→ Data for processing
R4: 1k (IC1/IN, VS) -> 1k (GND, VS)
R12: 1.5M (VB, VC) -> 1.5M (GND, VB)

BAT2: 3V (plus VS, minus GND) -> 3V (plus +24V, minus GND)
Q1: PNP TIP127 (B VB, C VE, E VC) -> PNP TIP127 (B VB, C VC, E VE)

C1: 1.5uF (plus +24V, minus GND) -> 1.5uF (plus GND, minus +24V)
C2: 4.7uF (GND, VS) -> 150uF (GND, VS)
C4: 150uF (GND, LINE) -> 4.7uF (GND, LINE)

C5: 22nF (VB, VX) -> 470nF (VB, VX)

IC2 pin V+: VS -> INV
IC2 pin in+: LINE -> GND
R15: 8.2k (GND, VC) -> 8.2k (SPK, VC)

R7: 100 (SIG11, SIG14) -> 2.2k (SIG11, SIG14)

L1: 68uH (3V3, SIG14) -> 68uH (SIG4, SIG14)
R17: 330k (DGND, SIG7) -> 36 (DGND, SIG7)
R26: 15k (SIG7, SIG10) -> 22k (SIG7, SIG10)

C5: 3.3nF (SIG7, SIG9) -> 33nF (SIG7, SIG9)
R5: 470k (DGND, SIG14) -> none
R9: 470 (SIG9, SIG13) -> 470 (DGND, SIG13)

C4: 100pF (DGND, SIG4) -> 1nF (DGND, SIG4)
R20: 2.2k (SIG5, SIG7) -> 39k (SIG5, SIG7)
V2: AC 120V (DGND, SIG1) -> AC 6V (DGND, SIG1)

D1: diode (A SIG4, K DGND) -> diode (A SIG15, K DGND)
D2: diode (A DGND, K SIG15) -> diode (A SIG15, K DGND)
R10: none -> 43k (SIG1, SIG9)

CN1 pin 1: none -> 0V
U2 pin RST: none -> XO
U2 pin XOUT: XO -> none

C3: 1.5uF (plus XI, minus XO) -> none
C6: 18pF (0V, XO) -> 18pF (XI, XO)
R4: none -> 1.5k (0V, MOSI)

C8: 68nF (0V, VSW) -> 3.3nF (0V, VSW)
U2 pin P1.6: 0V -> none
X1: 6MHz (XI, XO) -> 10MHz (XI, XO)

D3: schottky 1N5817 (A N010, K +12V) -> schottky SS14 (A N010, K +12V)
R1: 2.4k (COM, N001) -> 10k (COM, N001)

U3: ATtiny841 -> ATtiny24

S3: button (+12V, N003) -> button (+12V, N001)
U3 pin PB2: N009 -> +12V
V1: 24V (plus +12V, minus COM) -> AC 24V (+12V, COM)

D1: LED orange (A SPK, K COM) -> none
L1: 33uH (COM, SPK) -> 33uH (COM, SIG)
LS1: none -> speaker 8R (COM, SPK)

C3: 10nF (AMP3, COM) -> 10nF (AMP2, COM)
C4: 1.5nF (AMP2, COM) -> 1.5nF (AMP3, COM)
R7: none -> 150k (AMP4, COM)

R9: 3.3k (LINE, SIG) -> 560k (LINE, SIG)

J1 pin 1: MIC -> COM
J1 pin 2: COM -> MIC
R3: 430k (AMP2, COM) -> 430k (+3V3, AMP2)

→ Task statement
From the first line to the last, return the data exactly as written.

→ Answer to this problem
R4: 1k (IC1/IN, VS) -> 1k (GND, VS)
R12: 1.5M (VB, VC) -> 1.5M (GND, VB)

BAT2: 3V (plus VS, minus GND) -> 3V (plus +24V, minus GND)
Q1: PNP TIP127 (B VB, C VE, E VC) -> PNP TIP127 (B VB, C VC, E VE)

C1: 1.5uF (plus +24V, minus GND) -> 1.5uF (plus GND, minus +24V)
C2: 4.7uF (GND, VS) -> 150uF (GND, VS)
C4: 150uF (GND, LINE) -> 4.7uF (GND, LINE)

C5: 22nF (VB, VX) -> 470nF (VB, VX)

IC2 pin V+: VS -> INV
IC2 pin in+: LINE -> GND
R15: 8.2k (GND, VC) -> 8.2k (SPK, VC)

R7: 100 (SIG11, SIG14) -> 2.2k (SIG11, SIG14)

L1: 68uH (3V3, SIG14) -> 68uH (SIG4, SIG14)
R17: 330k (DGND, SIG7) -> 36 (DGND, SIG7)
R26: 15k (SIG7, SIG10) -> 22k (SIG7, SIG10)

C5: 3.3nF (SIG7, SIG9) -> 33nF (SIG7, SIG9)
R5: 470k (DGND, SIG14) -> none
R9: 470 (SIG9, SIG13) -> 470 (DGND, SIG13)

C4: 100pF (DGND, SIG4) -> 1nF (DGND, SIG4)
R20: 2.2k (SIG5, SIG7) -> 39k (SIG5, SIG7)
V2: AC 120V (DGND, SIG1) -> AC 6V (DGND, SIG1)

D1: diode (A SIG4, K DGND) -> diode (A SIG15, K DGND)
D2: diode (A DGND, K SIG15) -> diode (A SIG15, K DGND)
R10: none -> 43k (SIG1, SIG9)

CN1 pin 1: none -> 0V
U2 pin RST: none -> XO
U2 pin XOUT: XO -> none

C3: 1.5uF (plus XI, minus XO) -> none
C6: 18pF (0V, XO) -> 18pF (XI, XO)
R4: none -> 1.5k (0V, MOSI)

C8: 68nF (0V, VSW) -> 3.3nF (0V, VSW)
U2 pin P1.6: 0V -> none
X1: 6MHz (XI, XO) -> 10MHz (XI, XO)

D3: schottky 1N5817 (A N010, K +12V) -> schottky SS14 (A N010, K +12V)
R1: 2.4k (COM, N001) -> 10k (COM, N001)

U3: ATtiny841 -> ATtiny24

S3: button (+12V, N003) -> button (+12V, N001)
U3 pin PB2: N009 -> +12V
V1: 24V (plus +12V, minus COM) -> AC 24V (+12V, COM)

D1: LED orange (A SPK, K COM) -> none
L1: 33uH (COM, SPK) -> 33uH (COM, SIG)
LS1: none -> speaker 8R (COM, SPK)

C3: 10nF (AMP3, COM) -> 10nF (AMP2, COM)
C4: 1.5nF (AMP2, COM) -> 1.5nF (AMP3, COM)
R7: none -> 150k (AMP4, COM)

R9: 3.3k (LINE, SIG) -> 560k (LINE, SIG)

J1 pin 1: MIC -> COM
J1 pin 2: COM -> MIC
R3: 430k (AMP2, COM) -> 430k (+3V3, AMP2)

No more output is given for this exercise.